### WHAT YOU WILL DO
In the entries that follow, repeat exactly the lines from the one that has "camera: 165 degrees left, 10 degrees up" through the one that has "(1022, 205) = (606, 458): blue", but omit pictures.

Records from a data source

====================

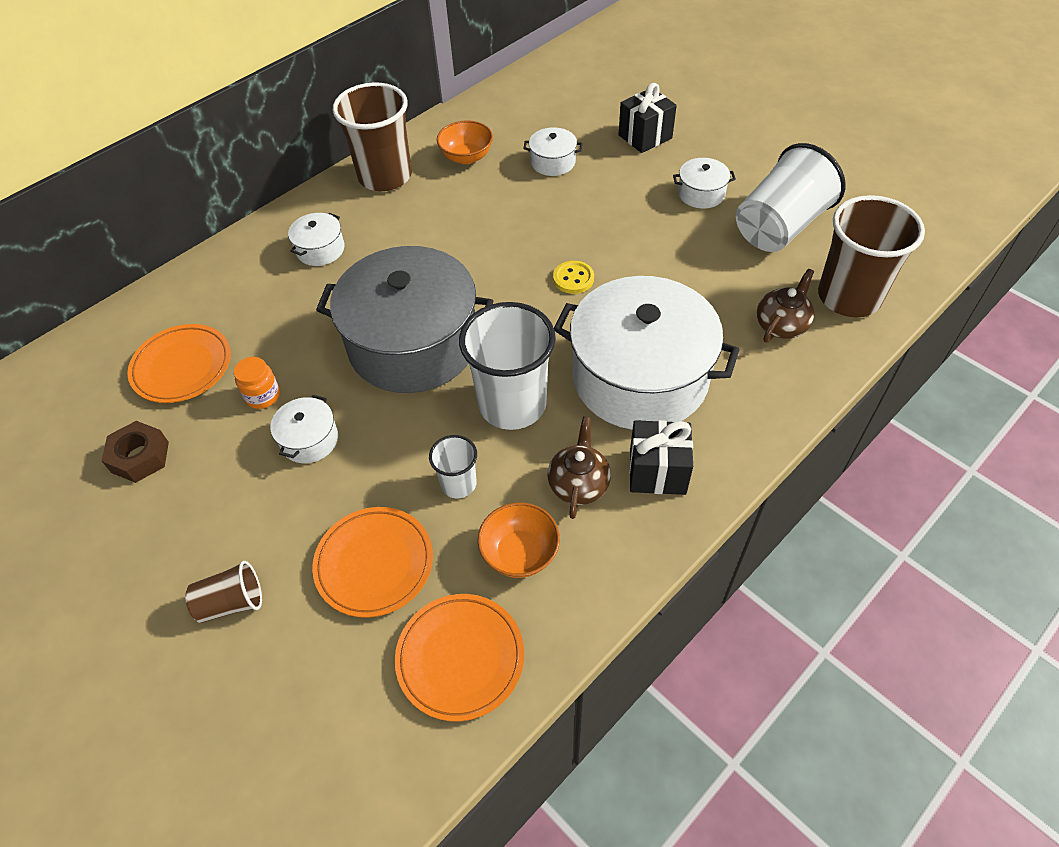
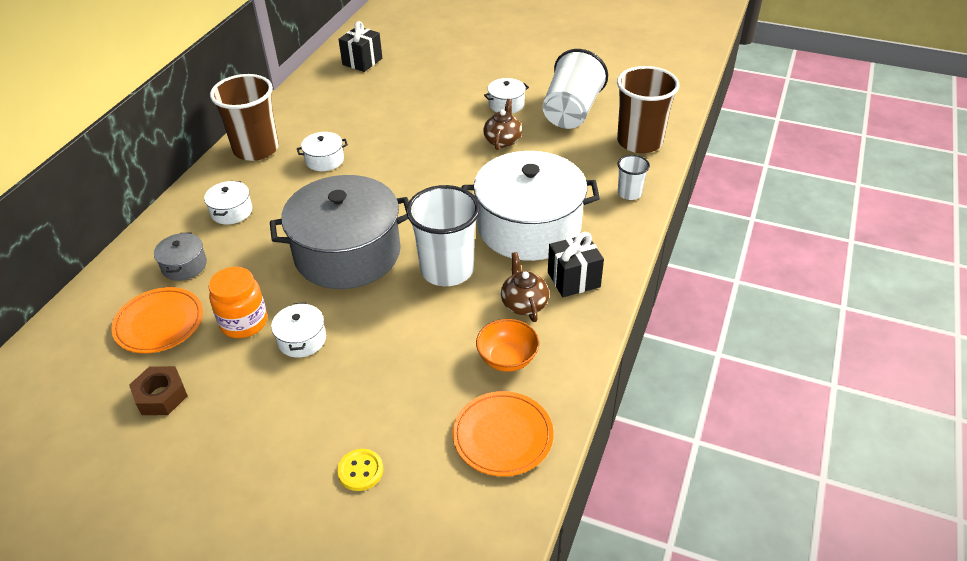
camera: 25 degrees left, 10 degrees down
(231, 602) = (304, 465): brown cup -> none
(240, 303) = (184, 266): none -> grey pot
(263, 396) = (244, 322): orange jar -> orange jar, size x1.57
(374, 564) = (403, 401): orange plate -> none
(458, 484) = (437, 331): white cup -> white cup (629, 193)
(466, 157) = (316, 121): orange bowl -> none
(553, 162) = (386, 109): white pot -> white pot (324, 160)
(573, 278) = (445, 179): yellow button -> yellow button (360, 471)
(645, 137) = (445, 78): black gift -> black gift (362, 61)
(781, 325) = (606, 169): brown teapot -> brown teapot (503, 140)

====================

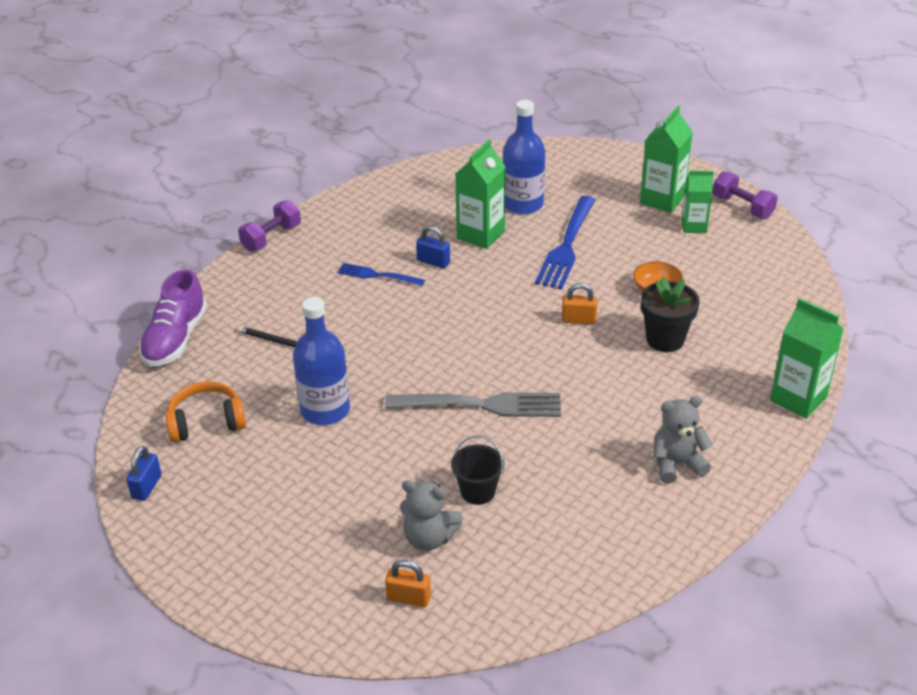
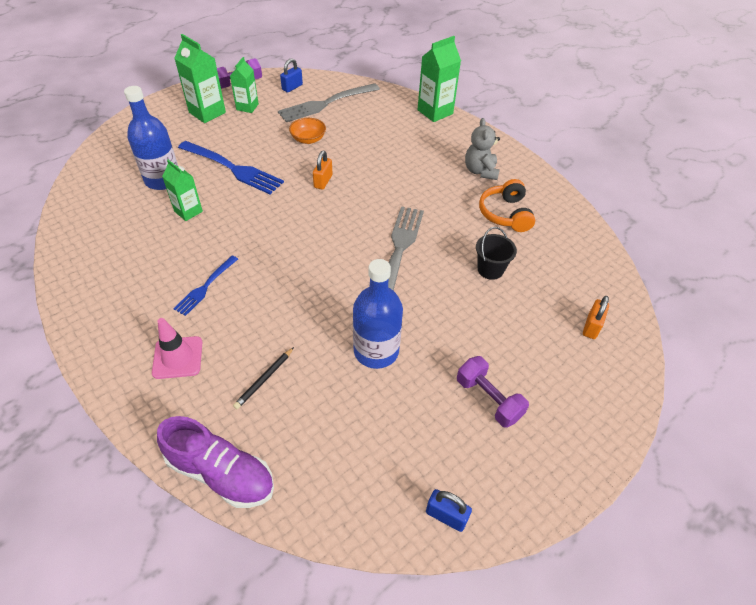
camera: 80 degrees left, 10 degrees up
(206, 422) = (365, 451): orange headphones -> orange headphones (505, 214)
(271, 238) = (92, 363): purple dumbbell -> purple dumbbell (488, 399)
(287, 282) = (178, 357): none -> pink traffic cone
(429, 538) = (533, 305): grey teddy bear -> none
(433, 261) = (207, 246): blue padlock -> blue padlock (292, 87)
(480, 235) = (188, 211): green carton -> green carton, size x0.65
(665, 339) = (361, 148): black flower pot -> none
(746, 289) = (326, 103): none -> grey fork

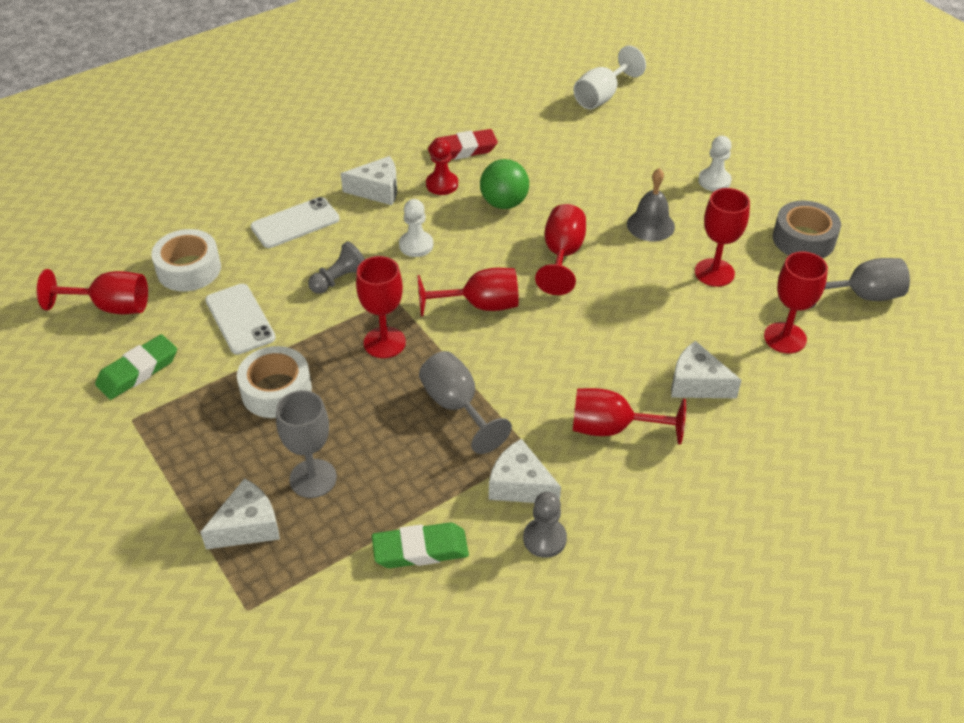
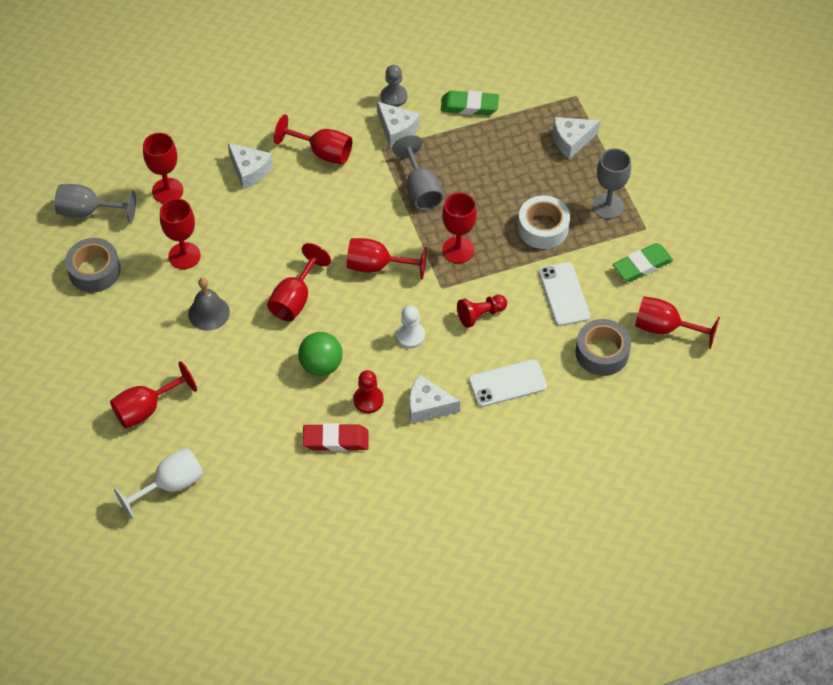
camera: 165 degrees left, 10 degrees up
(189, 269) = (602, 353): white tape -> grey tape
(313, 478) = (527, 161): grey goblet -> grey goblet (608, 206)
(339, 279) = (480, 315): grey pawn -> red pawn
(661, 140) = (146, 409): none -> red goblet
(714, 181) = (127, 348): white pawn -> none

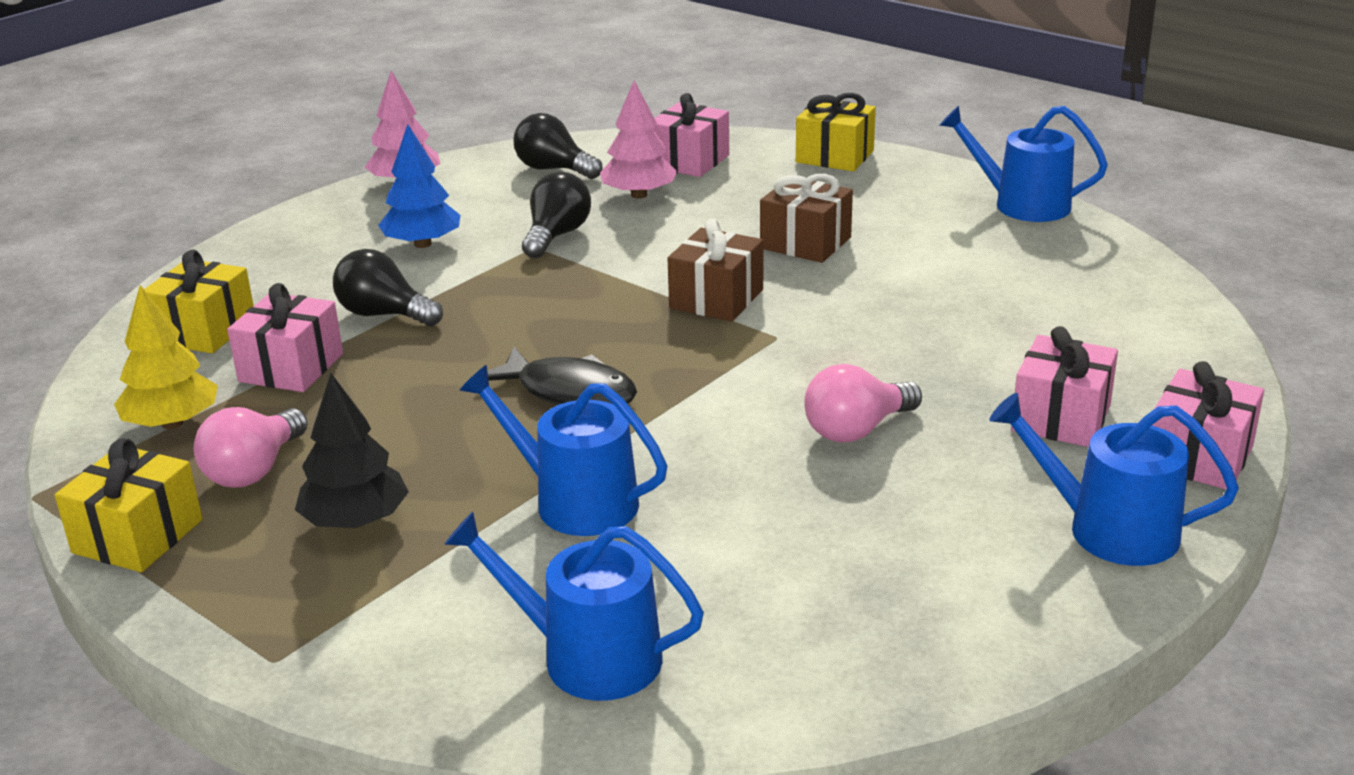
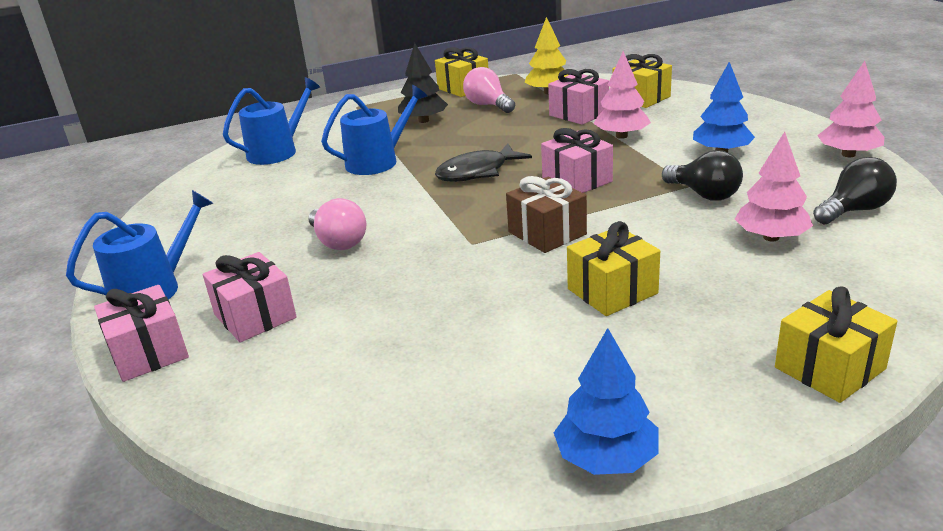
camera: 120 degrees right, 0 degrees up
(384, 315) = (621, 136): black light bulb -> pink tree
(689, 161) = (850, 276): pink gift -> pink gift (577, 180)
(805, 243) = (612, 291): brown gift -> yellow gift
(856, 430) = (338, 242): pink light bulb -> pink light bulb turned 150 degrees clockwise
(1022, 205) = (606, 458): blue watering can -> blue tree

====================

### RESULT
camera: 165 degrees left, 10 degrees up
(189, 269) = (602, 353): white tape -> grey tape
(313, 478) = (527, 161): grey goblet -> grey goblet (608, 206)
(339, 279) = (480, 315): grey pawn -> red pawn
(661, 140) = (146, 409): none -> red goblet
(714, 181) = (127, 348): white pawn -> none

camera: 120 degrees right, 0 degrees up
(384, 315) = (621, 136): black light bulb -> pink tree
(689, 161) = (850, 276): pink gift -> pink gift (577, 180)
(805, 243) = (612, 291): brown gift -> yellow gift
(856, 430) = (338, 242): pink light bulb -> pink light bulb turned 150 degrees clockwise
(1022, 205) = (606, 458): blue watering can -> blue tree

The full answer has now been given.